(Modification records)
# # # # # # #
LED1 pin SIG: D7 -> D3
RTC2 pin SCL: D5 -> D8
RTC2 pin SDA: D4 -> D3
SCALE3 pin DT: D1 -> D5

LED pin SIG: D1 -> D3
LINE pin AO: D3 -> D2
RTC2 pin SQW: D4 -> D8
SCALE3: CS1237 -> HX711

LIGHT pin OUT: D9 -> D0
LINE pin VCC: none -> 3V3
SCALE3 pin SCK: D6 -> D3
# # # # # # #
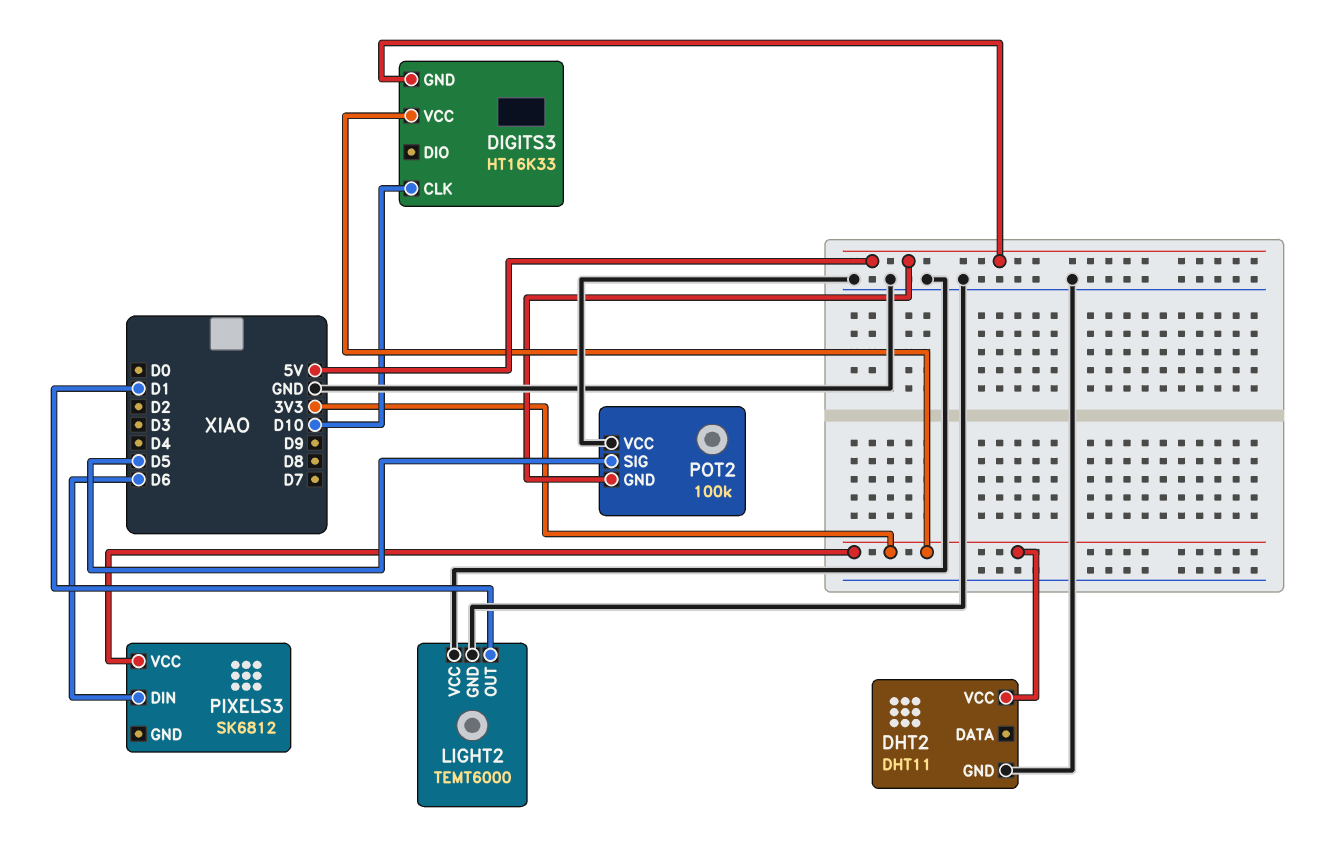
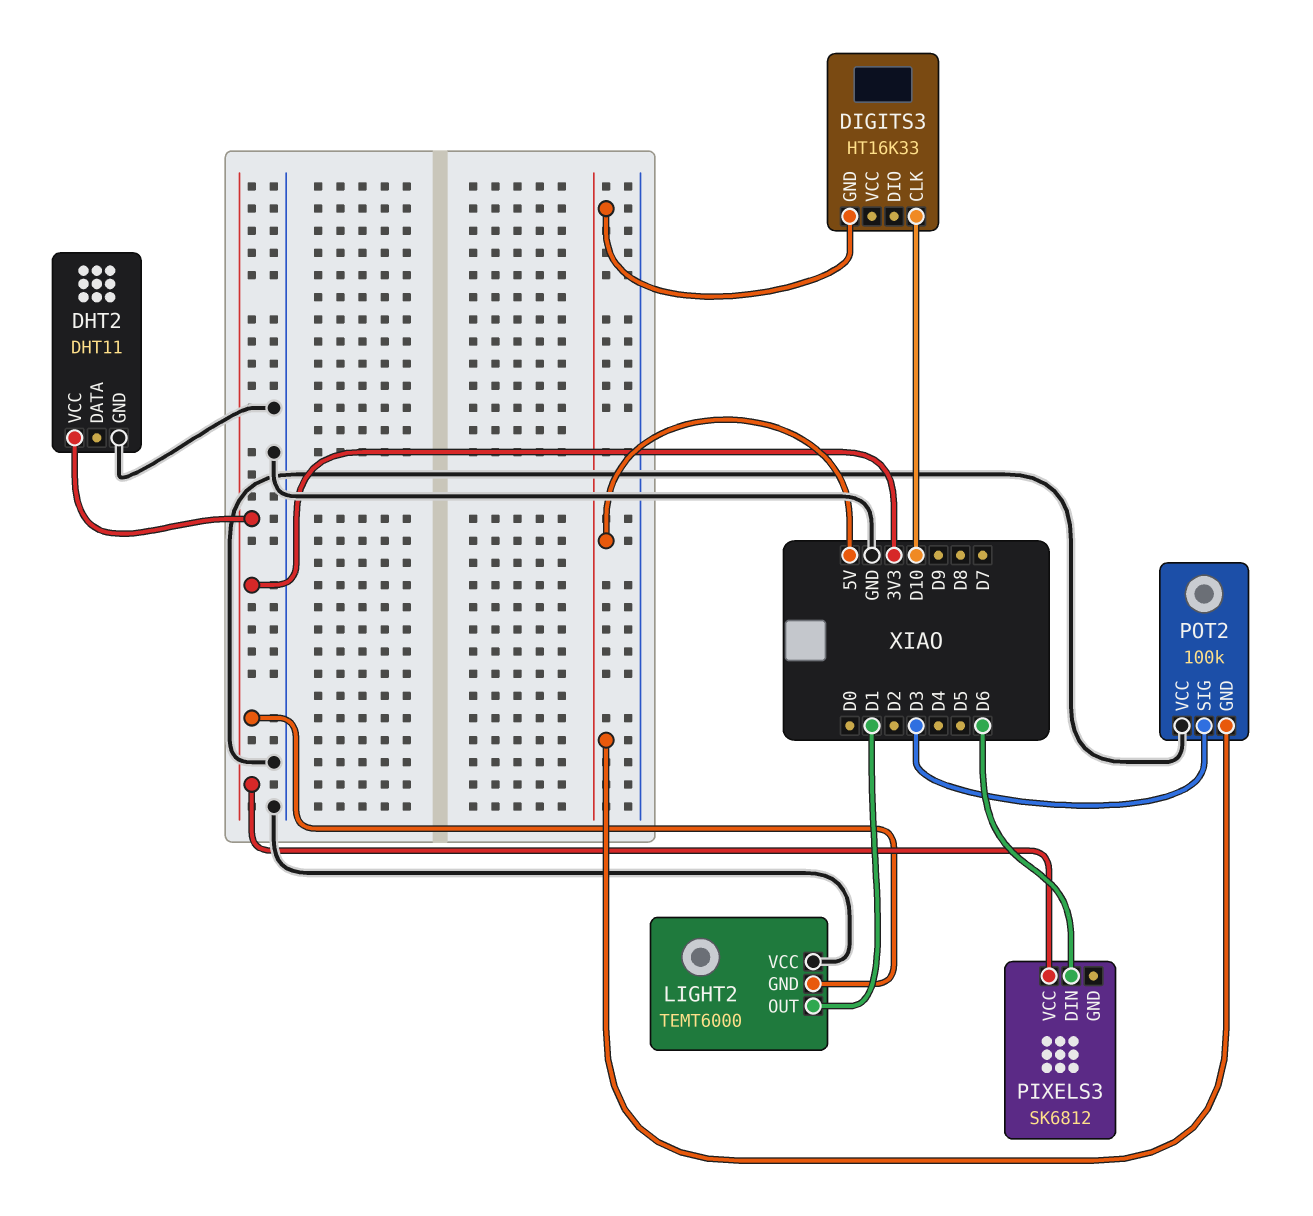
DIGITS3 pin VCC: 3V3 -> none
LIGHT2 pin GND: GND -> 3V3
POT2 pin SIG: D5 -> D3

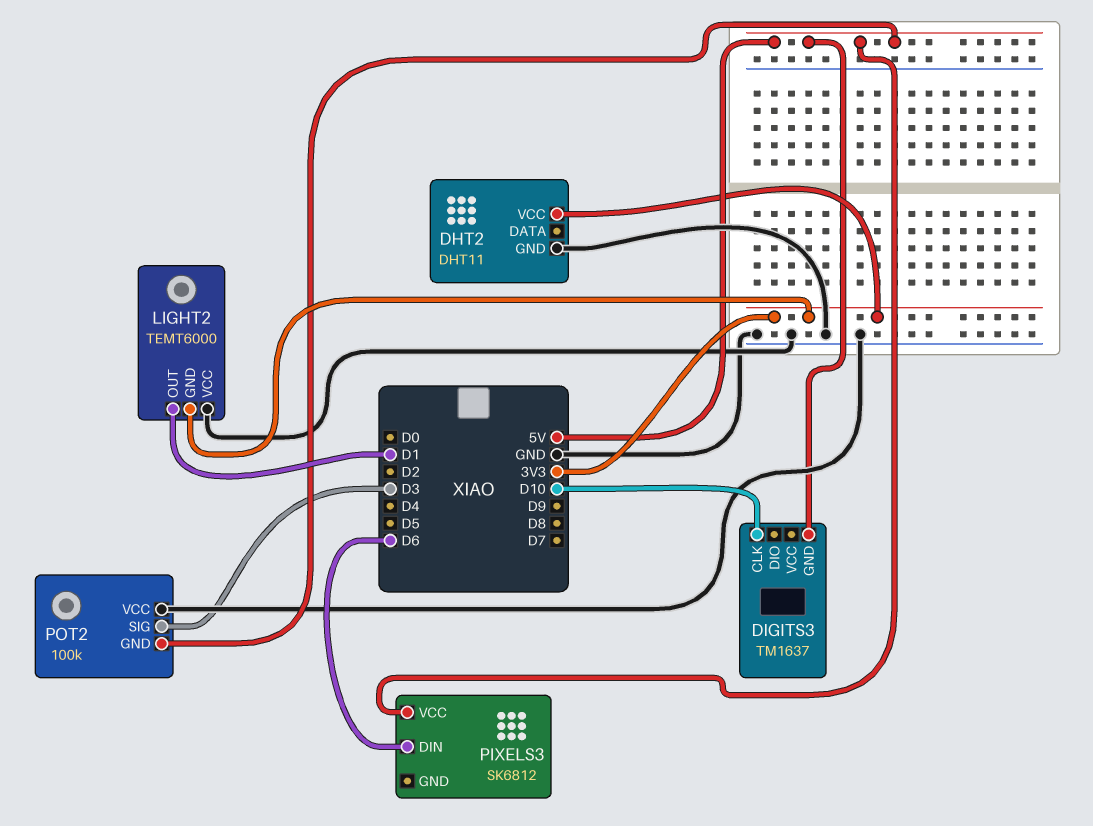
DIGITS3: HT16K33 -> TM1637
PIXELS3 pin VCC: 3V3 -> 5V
# # # # # # #
:: Exercise goal ::
Please transcribe exactly the lines above from the line that has "LED1 pin SIG: D7 -> D3" up to and including the line that has "SCALE3 pin SCK: D6 -> D3"; no other line belongs in the answer.

:: Expected answer ::
LED1 pin SIG: D7 -> D3
RTC2 pin SCL: D5 -> D8
RTC2 pin SDA: D4 -> D3
SCALE3 pin DT: D1 -> D5

LED pin SIG: D1 -> D3
LINE pin AO: D3 -> D2
RTC2 pin SQW: D4 -> D8
SCALE3: CS1237 -> HX711

LIGHT pin OUT: D9 -> D0
LINE pin VCC: none -> 3V3
SCALE3 pin SCK: D6 -> D3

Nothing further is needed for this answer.